*** Opening The data ***
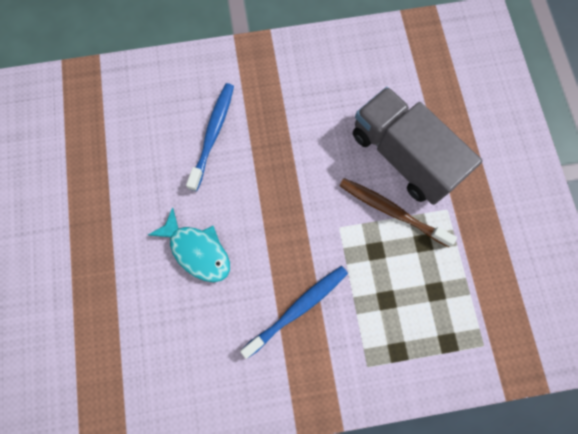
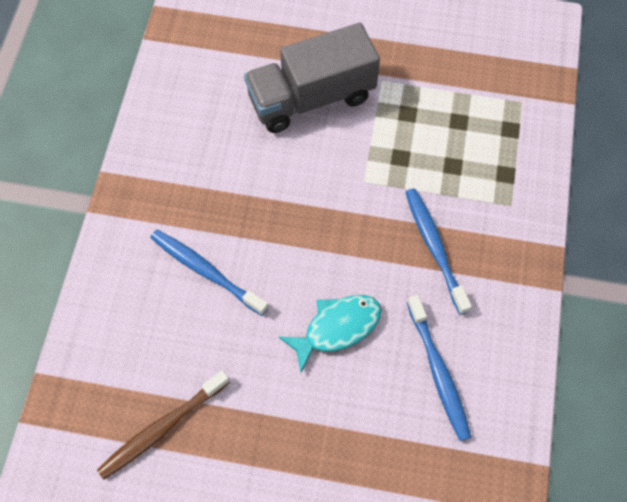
camera: 70 degrees left, 10 degrees down
(185, 347) = (438, 371): none -> blue toothbrush
(392, 211) = (365, 128): brown toothbrush -> brown toothbrush (162, 428)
*** Closing The data ***
▶ _Exercise details_: Please repeat the data above exactly as it appears, pictures excluded.

▶ _Answer box_:
camera: 70 degrees left, 10 degrees down
(185, 347) = (438, 371): none -> blue toothbrush
(392, 211) = (365, 128): brown toothbrush -> brown toothbrush (162, 428)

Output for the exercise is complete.